§ **Information provided**
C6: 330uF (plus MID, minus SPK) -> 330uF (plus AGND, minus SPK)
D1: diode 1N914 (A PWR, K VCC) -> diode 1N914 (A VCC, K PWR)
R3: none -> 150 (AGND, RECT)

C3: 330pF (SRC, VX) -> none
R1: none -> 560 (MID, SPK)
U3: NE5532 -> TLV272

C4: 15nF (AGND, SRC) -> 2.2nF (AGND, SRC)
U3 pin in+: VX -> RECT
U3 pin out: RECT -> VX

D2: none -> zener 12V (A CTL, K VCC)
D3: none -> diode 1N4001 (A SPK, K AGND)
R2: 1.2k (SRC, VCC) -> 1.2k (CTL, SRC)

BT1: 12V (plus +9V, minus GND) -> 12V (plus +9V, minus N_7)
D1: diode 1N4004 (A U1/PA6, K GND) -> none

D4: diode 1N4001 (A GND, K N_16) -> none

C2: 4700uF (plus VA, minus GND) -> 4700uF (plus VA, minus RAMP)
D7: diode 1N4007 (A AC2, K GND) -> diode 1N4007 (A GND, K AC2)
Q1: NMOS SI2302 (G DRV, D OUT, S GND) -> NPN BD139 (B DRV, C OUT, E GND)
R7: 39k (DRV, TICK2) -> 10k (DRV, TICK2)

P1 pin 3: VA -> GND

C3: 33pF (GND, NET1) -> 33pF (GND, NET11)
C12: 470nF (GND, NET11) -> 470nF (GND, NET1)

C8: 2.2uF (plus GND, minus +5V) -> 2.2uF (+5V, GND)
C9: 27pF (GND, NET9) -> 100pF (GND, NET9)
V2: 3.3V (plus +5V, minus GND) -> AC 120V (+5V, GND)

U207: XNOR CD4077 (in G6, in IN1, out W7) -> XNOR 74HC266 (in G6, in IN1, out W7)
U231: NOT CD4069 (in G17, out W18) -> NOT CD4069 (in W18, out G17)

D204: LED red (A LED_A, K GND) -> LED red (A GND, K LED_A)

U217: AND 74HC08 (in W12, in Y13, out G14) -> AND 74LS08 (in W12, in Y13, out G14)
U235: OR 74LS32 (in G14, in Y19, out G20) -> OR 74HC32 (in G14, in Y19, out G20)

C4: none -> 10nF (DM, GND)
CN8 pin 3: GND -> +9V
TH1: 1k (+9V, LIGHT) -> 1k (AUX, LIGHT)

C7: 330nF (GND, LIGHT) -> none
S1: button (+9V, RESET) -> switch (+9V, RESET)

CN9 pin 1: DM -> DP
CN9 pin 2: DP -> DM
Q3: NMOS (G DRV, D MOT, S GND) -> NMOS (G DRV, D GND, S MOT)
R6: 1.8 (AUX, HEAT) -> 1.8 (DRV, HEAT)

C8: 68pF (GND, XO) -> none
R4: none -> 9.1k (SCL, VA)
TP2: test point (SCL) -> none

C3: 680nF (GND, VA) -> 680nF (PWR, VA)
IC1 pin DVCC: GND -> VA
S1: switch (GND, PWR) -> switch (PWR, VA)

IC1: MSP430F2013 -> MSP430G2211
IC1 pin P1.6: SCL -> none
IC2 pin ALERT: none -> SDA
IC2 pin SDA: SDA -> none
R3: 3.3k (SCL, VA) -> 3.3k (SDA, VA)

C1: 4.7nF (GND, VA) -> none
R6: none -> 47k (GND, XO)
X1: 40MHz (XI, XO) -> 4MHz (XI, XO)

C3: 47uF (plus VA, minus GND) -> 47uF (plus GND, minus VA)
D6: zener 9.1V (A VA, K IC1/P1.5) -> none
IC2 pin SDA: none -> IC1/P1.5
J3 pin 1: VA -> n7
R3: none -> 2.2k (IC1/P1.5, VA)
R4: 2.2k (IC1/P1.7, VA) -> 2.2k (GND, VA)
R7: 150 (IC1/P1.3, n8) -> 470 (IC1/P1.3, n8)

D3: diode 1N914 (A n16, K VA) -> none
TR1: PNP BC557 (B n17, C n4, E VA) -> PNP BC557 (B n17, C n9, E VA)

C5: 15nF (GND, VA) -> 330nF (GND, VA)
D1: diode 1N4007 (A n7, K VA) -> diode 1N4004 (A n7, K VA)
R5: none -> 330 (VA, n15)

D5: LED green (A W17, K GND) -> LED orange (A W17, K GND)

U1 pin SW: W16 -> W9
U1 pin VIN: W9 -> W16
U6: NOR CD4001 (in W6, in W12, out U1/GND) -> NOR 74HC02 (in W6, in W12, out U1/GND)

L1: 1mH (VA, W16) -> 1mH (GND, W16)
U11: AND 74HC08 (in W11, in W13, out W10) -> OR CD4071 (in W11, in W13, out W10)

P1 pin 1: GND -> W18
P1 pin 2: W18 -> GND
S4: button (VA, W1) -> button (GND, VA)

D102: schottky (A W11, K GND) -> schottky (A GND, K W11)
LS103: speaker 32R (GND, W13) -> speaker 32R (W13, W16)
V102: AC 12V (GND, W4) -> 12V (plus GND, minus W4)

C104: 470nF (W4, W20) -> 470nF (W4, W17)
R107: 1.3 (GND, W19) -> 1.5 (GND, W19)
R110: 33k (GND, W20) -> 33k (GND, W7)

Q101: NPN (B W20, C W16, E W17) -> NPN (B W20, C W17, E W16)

§ **Brief**
Determine how many lines of the records contain the word "NMOS". Reply with the number by itself.

§ **The completed task**
2